§ **What to produce**: From the listing below, pick out each line with the word "return".

----------------------------------------

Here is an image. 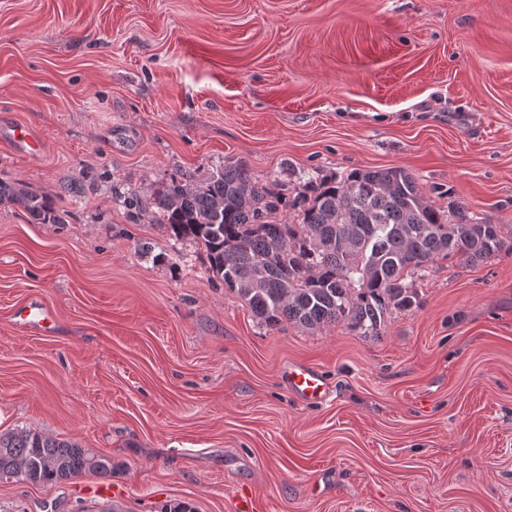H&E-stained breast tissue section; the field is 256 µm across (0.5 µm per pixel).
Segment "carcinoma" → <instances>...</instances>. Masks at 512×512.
I'll list each match as a JSON object with an SVG mask.
<instances>
[{
  "instance_id": "obj_1",
  "label": "carcinoma",
  "mask_w": 512,
  "mask_h": 512,
  "mask_svg": "<svg viewBox=\"0 0 512 512\" xmlns=\"http://www.w3.org/2000/svg\"><path fill=\"white\" fill-rule=\"evenodd\" d=\"M33 224H61L53 201L0 180V202ZM153 218L207 253L212 272L272 330L284 322L320 330L341 321L380 336L392 311L419 304L417 280L440 258L484 261L505 246L501 225L464 206L455 220L428 204L401 168L310 176L293 198L258 187L241 161L203 180L173 177L153 197ZM298 212V223L272 214ZM112 475V458L33 429L0 433V479L32 485Z\"/></svg>"
}]
</instances>
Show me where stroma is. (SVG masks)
Wrapping results in <instances>:
<instances>
[{
  "mask_svg": "<svg viewBox=\"0 0 512 512\" xmlns=\"http://www.w3.org/2000/svg\"><path fill=\"white\" fill-rule=\"evenodd\" d=\"M227 160L288 196L402 168L508 246L438 260L382 336L270 330L123 203ZM0 178L63 217L0 204V432L112 459L0 480V512H512V0H0ZM33 304L50 329L17 324ZM3 201L21 207L33 224H59L63 221L51 199L29 191L22 182L0 180V202ZM288 387L302 400L309 403L326 401L330 388L320 371L307 366L290 368L286 372Z\"/></svg>",
  "mask_w": 512,
  "mask_h": 512,
  "instance_id": "35a3bbf8",
  "label": "stroma"
}]
</instances>
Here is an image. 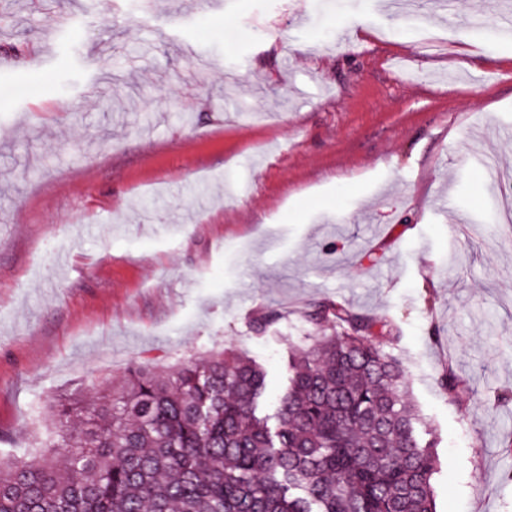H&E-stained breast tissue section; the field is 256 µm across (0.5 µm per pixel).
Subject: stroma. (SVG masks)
Instances as JSON below:
<instances>
[{"instance_id": "stroma-1", "label": "stroma", "mask_w": 512, "mask_h": 512, "mask_svg": "<svg viewBox=\"0 0 512 512\" xmlns=\"http://www.w3.org/2000/svg\"><path fill=\"white\" fill-rule=\"evenodd\" d=\"M141 2L0 0V458L217 345L275 418L332 301L397 328L437 512H512V0Z\"/></svg>"}]
</instances>
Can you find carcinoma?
<instances>
[{
  "instance_id": "carcinoma-1",
  "label": "carcinoma",
  "mask_w": 512,
  "mask_h": 512,
  "mask_svg": "<svg viewBox=\"0 0 512 512\" xmlns=\"http://www.w3.org/2000/svg\"><path fill=\"white\" fill-rule=\"evenodd\" d=\"M279 424L266 374L223 348L48 402L60 451L0 460V512H436V458L415 427L388 324L319 302Z\"/></svg>"
}]
</instances>
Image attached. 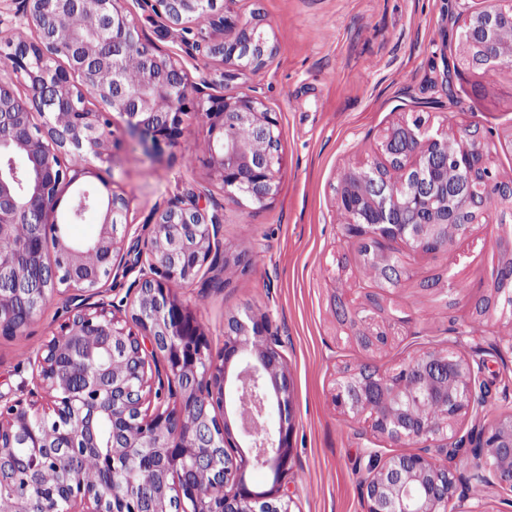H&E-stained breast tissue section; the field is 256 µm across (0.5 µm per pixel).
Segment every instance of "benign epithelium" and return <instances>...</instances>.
I'll return each instance as SVG.
<instances>
[{"label":"benign epithelium","instance_id":"obj_1","mask_svg":"<svg viewBox=\"0 0 512 512\" xmlns=\"http://www.w3.org/2000/svg\"><path fill=\"white\" fill-rule=\"evenodd\" d=\"M126 2L22 0L21 16L10 20L11 37L0 38V57L30 84V93L22 95L12 78L0 79V238L9 236L14 224L29 226L15 256L0 257V335L23 333L55 295L65 296L70 308L68 321L29 360L30 379L22 382L20 394H0V468L12 461L17 444L27 442L33 457L49 453L58 467L73 473L83 455L100 447L96 427L106 415L113 428L102 470L112 477V487L95 492L78 477L62 482L59 497L67 512H167L172 485L187 495L190 512H292L286 485L294 434L292 383L281 341L269 333V318L231 317L216 360L196 315L174 291L204 269L217 279L225 267L243 264L241 253L220 248L219 215L200 208L194 198L157 207L151 235L130 263L124 252L133 230L129 201L107 184V198L83 191L71 197L66 210L71 223L91 208L101 209L98 237L74 243L60 235L55 258L45 251L48 227L59 228L65 192L87 174L66 159L108 161L114 112L127 117L129 132L149 152L179 140L184 115L195 112L207 128L208 163L226 199L237 203L246 197L263 205L278 193L285 159L276 113L258 96L212 94L191 84L180 62L146 38ZM475 2L477 7L462 14L465 62L473 69L512 68V30L504 28L512 24V0ZM213 4L154 0L151 9L162 32L181 34L191 55L220 59L227 85L238 71L265 65L266 39L258 26L229 10L218 14ZM202 9L208 28H231L234 37L215 41L208 28L188 27ZM78 14L84 26L69 27V18ZM25 31L31 37L23 49L13 50L14 36ZM131 53L142 66L135 92L112 69ZM59 58L65 66L52 65ZM108 70L112 79L88 96L87 86ZM240 127L250 131L251 144L234 137ZM379 149L384 162L350 172L337 204L346 216L344 234L362 245L365 263L387 285L399 284L409 269L385 251L386 243L400 240L417 253L448 248L486 214L490 190L502 213L512 217V180L498 177L490 143L478 132L466 129L451 139L441 128L418 129L404 121L386 131ZM394 162L410 180L393 182ZM90 253L99 257L95 267L86 264ZM135 269L138 276L126 298L108 299L107 283ZM341 316L367 347L388 344L389 334L373 329L370 316L345 309ZM82 335L101 337L106 356L84 350ZM117 351L131 362L123 378L110 367ZM63 360L76 367V375L62 370ZM148 392L157 398L153 408L146 405ZM229 401L241 409L250 456L233 433ZM334 401L347 415H369L376 433L418 446L385 460L369 453L362 484L366 512H448L462 481L469 486L495 481L512 491V413L476 433V461L466 477L451 465L465 442L457 426L479 407L462 337L392 372L350 370L337 382ZM33 412L53 414L56 428L35 434ZM250 464L271 472L270 488L249 486ZM138 465L157 471L159 483L124 489L118 478ZM201 469L224 478V494L215 496L194 482Z\"/></svg>","mask_w":512,"mask_h":512}]
</instances>
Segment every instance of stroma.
<instances>
[{"label": "stroma", "mask_w": 512, "mask_h": 512, "mask_svg": "<svg viewBox=\"0 0 512 512\" xmlns=\"http://www.w3.org/2000/svg\"><path fill=\"white\" fill-rule=\"evenodd\" d=\"M231 9L240 20L260 21L271 50L261 70L244 71L230 88L279 114L286 164L277 196L264 205L225 200L194 113L184 118L183 137L154 154L129 133L126 116L113 113L112 160L79 186L100 192L111 181L144 236L153 209L176 198L192 196L223 213L222 242L245 252V264L226 268L215 287L197 281L177 294L196 312L215 356L231 316L268 315L293 385V512H365L369 451L392 456L406 448L338 410L337 380L360 366L398 368L446 348L460 330L481 369V424L512 413V324L493 323L484 309L497 302L492 269L512 260V228L500 225L494 205L445 251L413 254L403 242L387 243L410 274L385 288L365 276L358 246L343 233L337 189L349 171L380 162L377 144L388 128L417 116L451 135L467 127L491 137L493 167L512 179V69L490 78L463 61L456 0H233ZM342 299L388 327L390 343L364 347L338 314ZM68 315L53 298L22 335L0 337L1 393L17 391L30 356Z\"/></svg>", "instance_id": "35a3bbf8"}]
</instances>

----------------------------------------

§ **Solution to the exercise**:
Segment every instance of "benign epithelium" and return <instances>...</instances>.
I'll return each instance as SVG.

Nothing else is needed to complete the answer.